* [Scene-based spatial questions]

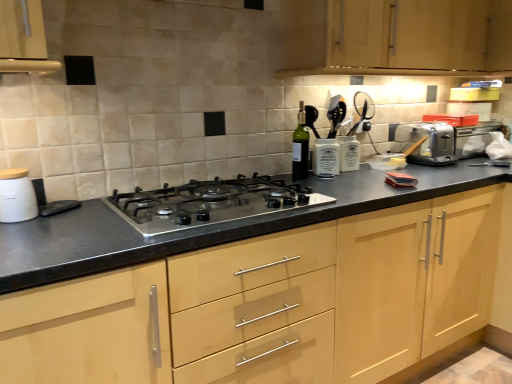
Question: From a real-world perspective, is green glass bottle at center physically located above or below satin black gas stove at center?

Choices:
 (A) below
 (B) above

Answer: (B)

Question: Based on their sizes in the image, would you say green glass bottle at center is bigger or smaller than satin black gas stove at center?

Choices:
 (A) small
 (B) big

Answer: (A)

Question: Estimate the real-world distances between objects in this image. Which object is farther from the green glass bottle at center?

Choices:
 (A) light wood cabinet at center, the first cabinetry when ordered from bottom to top
 (B) silver metallic toaster at right
 (C) white matte canister at left
 (D) light wood cabinet at upper center, which is the 2th cabinetry from bottom to top
 (E) satin black gas stove at center

Answer: (C)

Question: Considering the real-world distances, which object is closest to the light wood cabinet at center, the first cabinetry when ordered from bottom to top?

* [WHAT IS NEEDED] Rewrite the stretch of entries from the line containing "Question: Based on" through the end of the entries, switching "green glass bottle" to "clear glass bottle" and leaving everything else unchanged.

* [EXERCISE SOLUTION]
Question: Based on their sizes in the image, would you say clear glass bottle at center is bigger or smaller than satin black gas stove at center?

Choices:
 (A) small
 (B) big

Answer: (A)

Question: Estimate the real-world distances between objects in this image. Which object is farther from the clear glass bottle at center?

Choices:
 (A) light wood cabinet at center, the first cabinetry when ordered from bottom to top
 (B) silver metallic toaster at right
 (C) white matte canister at left
 (D) light wood cabinet at upper center, which is the 2th cabinetry from bottom to top
 (E) satin black gas stove at center

Answer: (C)

Question: Considering the real-world distances, which object is closest to the light wood cabinet at center, the first cabinetry when ordered from bottom to top?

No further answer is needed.